DATA SHOWN below:

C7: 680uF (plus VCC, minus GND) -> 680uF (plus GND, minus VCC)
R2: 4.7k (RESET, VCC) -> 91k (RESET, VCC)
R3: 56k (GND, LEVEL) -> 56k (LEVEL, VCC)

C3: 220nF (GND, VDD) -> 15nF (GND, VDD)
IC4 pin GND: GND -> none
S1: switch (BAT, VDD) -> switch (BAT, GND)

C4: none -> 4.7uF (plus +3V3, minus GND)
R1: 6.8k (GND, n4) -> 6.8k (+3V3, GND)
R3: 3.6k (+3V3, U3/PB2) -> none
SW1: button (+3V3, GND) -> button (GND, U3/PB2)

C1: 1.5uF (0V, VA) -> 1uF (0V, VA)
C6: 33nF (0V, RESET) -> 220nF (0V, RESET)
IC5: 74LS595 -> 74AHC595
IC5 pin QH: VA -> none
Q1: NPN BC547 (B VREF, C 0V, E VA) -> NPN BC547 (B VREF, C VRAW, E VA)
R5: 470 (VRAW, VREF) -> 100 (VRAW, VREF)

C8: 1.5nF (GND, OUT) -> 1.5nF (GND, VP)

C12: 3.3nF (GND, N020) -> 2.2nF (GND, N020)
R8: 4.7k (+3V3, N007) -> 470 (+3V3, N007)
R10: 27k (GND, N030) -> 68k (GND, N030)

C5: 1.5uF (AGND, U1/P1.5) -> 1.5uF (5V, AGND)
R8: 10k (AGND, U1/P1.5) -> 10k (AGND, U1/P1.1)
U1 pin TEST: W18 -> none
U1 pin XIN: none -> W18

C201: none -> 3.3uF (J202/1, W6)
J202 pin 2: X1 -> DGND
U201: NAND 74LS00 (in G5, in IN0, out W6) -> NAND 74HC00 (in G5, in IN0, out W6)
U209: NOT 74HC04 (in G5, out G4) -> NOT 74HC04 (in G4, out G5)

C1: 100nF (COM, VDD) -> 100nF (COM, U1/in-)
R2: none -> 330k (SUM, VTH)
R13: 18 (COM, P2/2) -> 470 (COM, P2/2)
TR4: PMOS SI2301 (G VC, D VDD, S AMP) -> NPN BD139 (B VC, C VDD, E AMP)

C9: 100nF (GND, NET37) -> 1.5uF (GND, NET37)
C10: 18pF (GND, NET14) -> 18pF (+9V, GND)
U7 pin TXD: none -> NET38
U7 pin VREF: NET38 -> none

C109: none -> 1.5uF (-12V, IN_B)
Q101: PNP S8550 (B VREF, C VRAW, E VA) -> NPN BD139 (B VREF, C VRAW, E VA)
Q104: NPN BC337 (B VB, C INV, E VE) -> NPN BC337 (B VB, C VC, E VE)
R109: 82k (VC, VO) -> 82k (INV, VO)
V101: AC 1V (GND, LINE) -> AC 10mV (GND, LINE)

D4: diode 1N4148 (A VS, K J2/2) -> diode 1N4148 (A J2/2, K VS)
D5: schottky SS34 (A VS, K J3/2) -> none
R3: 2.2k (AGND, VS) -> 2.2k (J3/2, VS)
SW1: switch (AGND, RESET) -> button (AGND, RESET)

End of DATA SHOWN.

EXERCISE GOAL:
Please transcribe each of the entries, exactly as written.

EXERCISE OUTPUT:
C7: 680uF (plus VCC, minus GND) -> 680uF (plus GND, minus VCC)
R2: 4.7k (RESET, VCC) -> 91k (RESET, VCC)
R3: 56k (GND, LEVEL) -> 56k (LEVEL, VCC)

C3: 220nF (GND, VDD) -> 15nF (GND, VDD)
IC4 pin GND: GND -> none
S1: switch (BAT, VDD) -> switch (BAT, GND)

C4: none -> 4.7uF (plus +3V3, minus GND)
R1: 6.8k (GND, n4) -> 6.8k (+3V3, GND)
R3: 3.6k (+3V3, U3/PB2) -> none
SW1: button (+3V3, GND) -> button (GND, U3/PB2)

C1: 1.5uF (0V, VA) -> 1uF (0V, VA)
C6: 33nF (0V, RESET) -> 220nF (0V, RESET)
IC5: 74LS595 -> 74AHC595
IC5 pin QH: VA -> none
Q1: NPN BC547 (B VREF, C 0V, E VA) -> NPN BC547 (B VREF, C VRAW, E VA)
R5: 470 (VRAW, VREF) -> 100 (VRAW, VREF)

C8: 1.5nF (GND, OUT) -> 1.5nF (GND, VP)

C12: 3.3nF (GND, N020) -> 2.2nF (GND, N020)
R8: 4.7k (+3V3, N007) -> 470 (+3V3, N007)
R10: 27k (GND, N030) -> 68k (GND, N030)

C5: 1.5uF (AGND, U1/P1.5) -> 1.5uF (5V, AGND)
R8: 10k (AGND, U1/P1.5) -> 10k (AGND, U1/P1.1)
U1 pin TEST: W18 -> none
U1 pin XIN: none -> W18

C201: none -> 3.3uF (J202/1, W6)
J202 pin 2: X1 -> DGND
U201: NAND 74LS00 (in G5, in IN0, out W6) -> NAND 74HC00 (in G5, in IN0, out W6)
U209: NOT 74HC04 (in G5, out G4) -> NOT 74HC04 (in G4, out G5)

C1: 100nF (COM, VDD) -> 100nF (COM, U1/in-)
R2: none -> 330k (SUM, VTH)
R13: 18 (COM, P2/2) -> 470 (COM, P2/2)
TR4: PMOS SI2301 (G VC, D VDD, S AMP) -> NPN BD139 (B VC, C VDD, E AMP)

C9: 100nF (GND, NET37) -> 1.5uF (GND, NET37)
C10: 18pF (GND, NET14) -> 18pF (+9V, GND)
U7 pin TXD: none -> NET38
U7 pin VREF: NET38 -> none

C109: none -> 1.5uF (-12V, IN_B)
Q101: PNP S8550 (B VREF, C VRAW, E VA) -> NPN BD139 (B VREF, C VRAW, E VA)
Q104: NPN BC337 (B VB, C INV, E VE) -> NPN BC337 (B VB, C VC, E VE)
R109: 82k (VC, VO) -> 82k (INV, VO)
V101: AC 1V (GND, LINE) -> AC 10mV (GND, LINE)

D4: diode 1N4148 (A VS, K J2/2) -> diode 1N4148 (A J2/2, K VS)
D5: schottky SS34 (A VS, K J3/2) -> none
R3: 2.2k (AGND, VS) -> 2.2k (J3/2, VS)
SW1: switch (AGND, RESET) -> button (AGND, RESET)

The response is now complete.